Try it - Copy out each line of the entries where the word "left" is present.

Object change listings
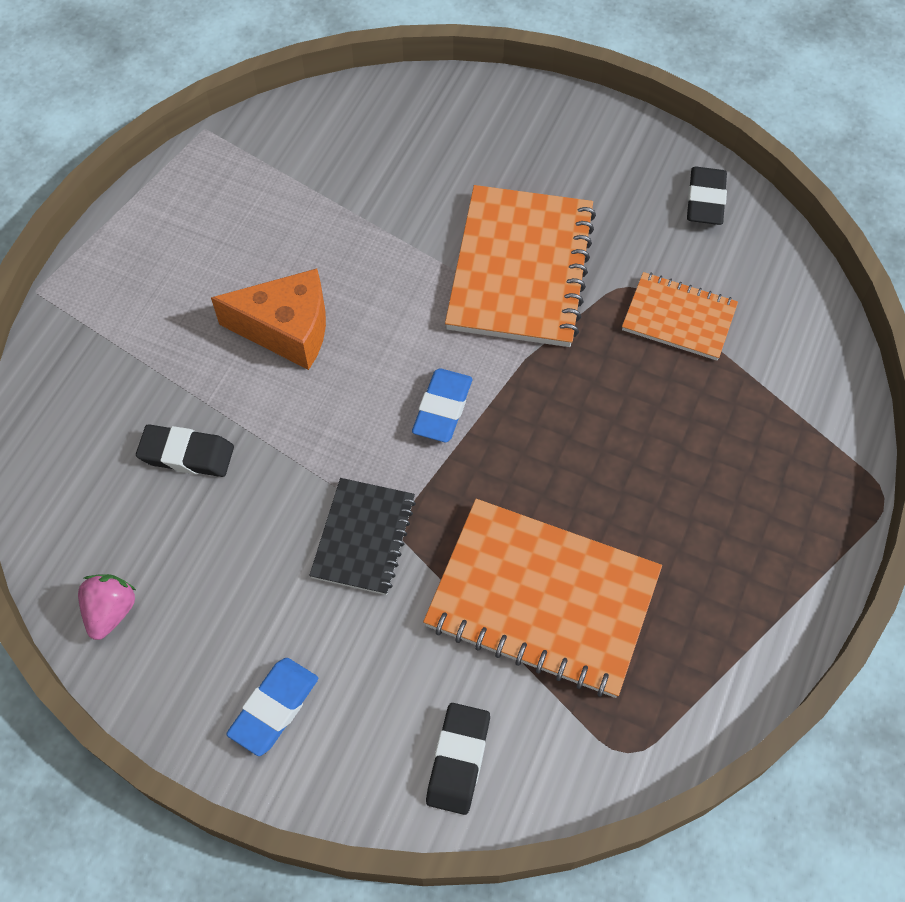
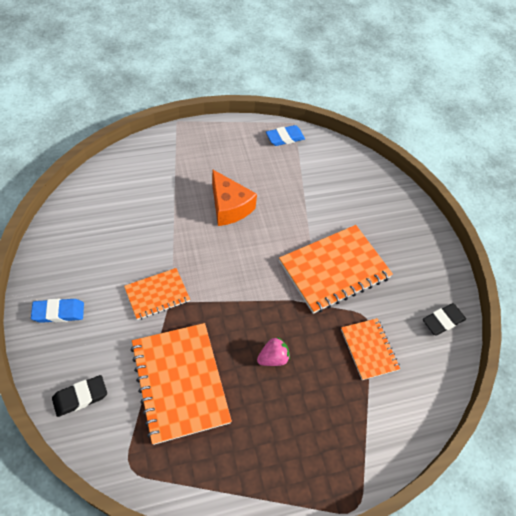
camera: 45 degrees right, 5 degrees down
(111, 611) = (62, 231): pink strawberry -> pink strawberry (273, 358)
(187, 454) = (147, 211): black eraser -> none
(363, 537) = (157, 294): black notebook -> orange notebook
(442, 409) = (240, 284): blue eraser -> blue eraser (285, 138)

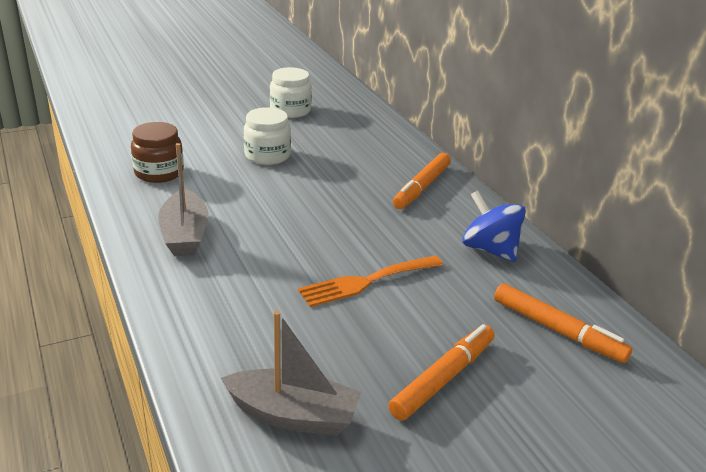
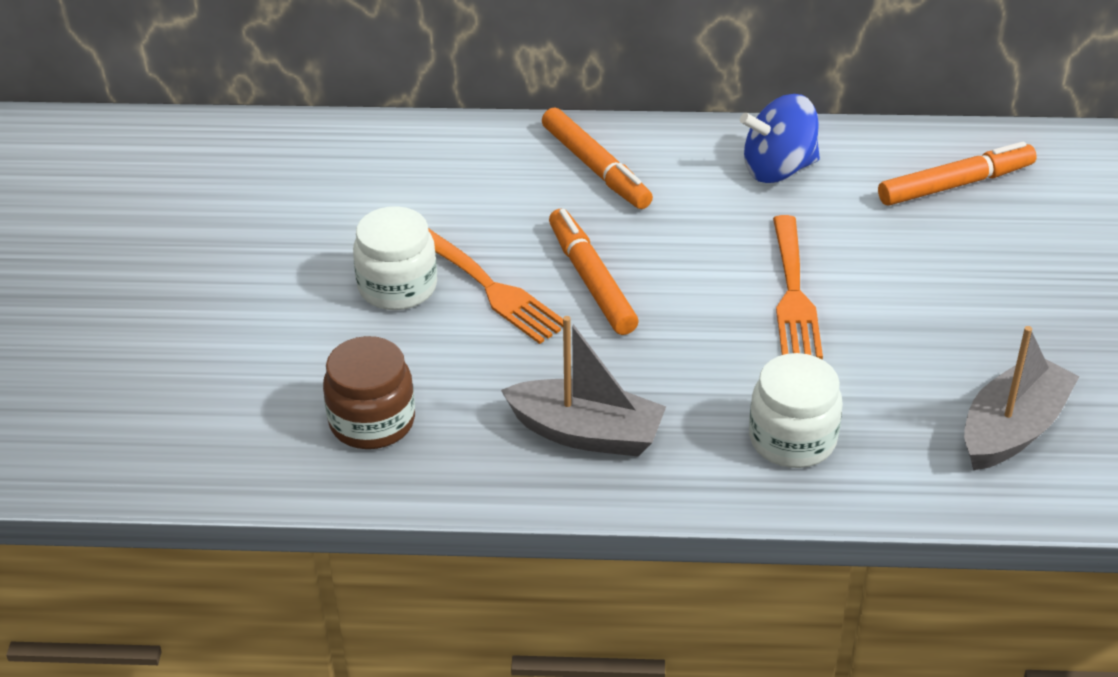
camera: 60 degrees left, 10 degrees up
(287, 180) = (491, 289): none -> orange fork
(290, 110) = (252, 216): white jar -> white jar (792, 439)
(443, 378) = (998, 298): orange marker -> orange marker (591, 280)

---

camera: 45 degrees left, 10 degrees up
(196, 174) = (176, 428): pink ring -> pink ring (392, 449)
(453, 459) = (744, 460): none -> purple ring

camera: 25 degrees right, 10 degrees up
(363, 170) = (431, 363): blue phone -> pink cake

...

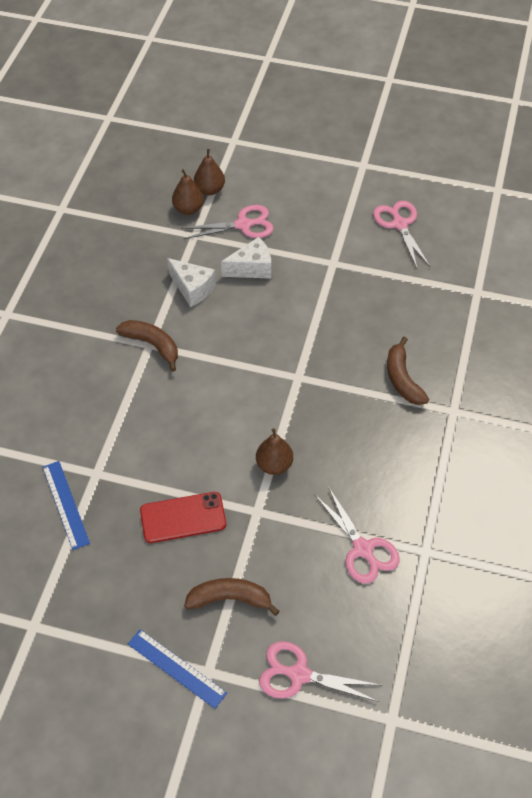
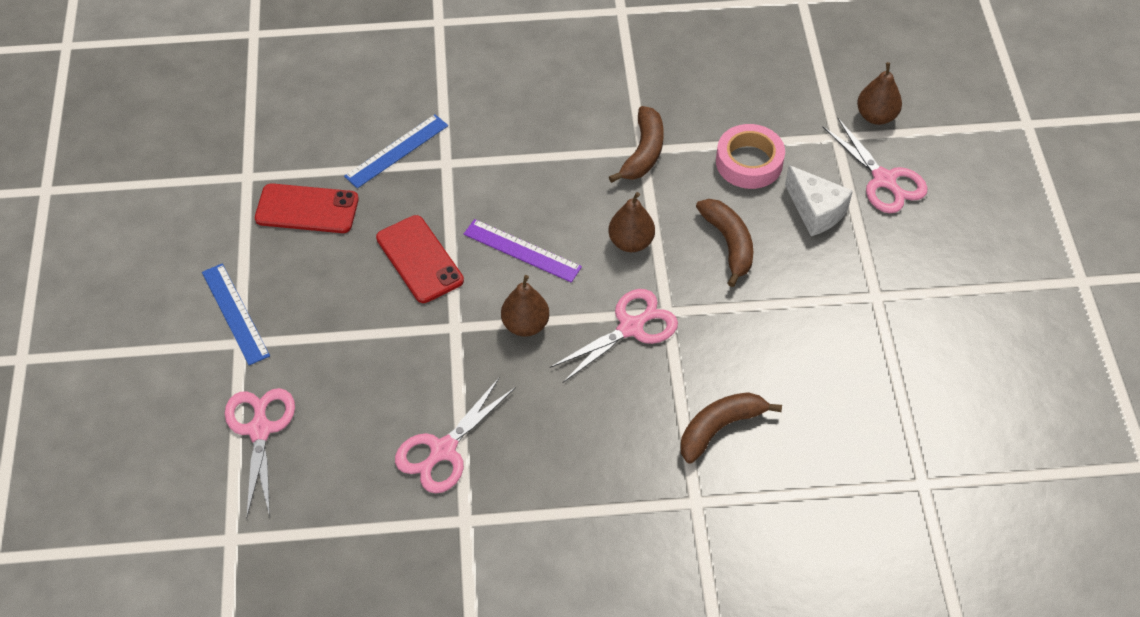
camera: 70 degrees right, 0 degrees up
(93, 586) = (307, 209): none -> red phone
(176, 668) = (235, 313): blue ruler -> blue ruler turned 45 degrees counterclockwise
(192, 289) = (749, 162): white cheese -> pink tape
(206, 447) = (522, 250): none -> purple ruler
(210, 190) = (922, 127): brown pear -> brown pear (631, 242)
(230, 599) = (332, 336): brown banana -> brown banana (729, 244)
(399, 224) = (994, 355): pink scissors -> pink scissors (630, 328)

Output for this task -
camera: 60 degrees left, 10 degrees up
camera: 45 degrees left, 10 degrees up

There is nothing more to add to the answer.